(PROBLEM): Please return every line in the rows below word for word, omitting the pictures.

(STORED ROWS):
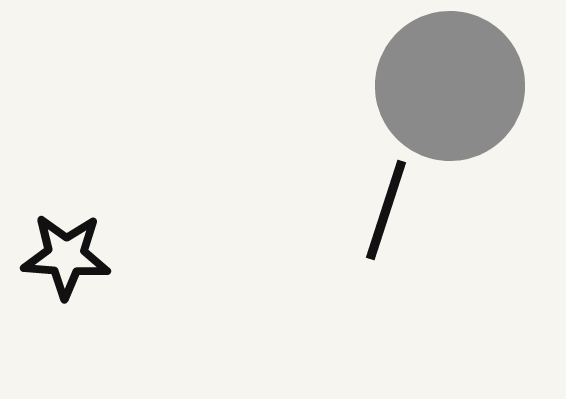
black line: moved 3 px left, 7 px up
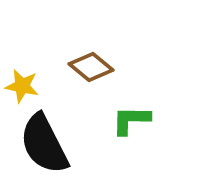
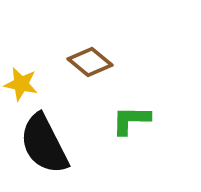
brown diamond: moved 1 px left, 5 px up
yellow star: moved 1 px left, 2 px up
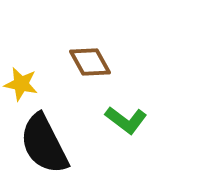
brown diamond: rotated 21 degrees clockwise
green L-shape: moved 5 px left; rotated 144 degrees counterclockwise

(FINAL ANSWER):
black line: moved 3 px left, 7 px up
brown diamond: moved 1 px left, 5 px up
yellow star: moved 1 px left, 2 px up
brown diamond: rotated 21 degrees clockwise
green L-shape: moved 5 px left; rotated 144 degrees counterclockwise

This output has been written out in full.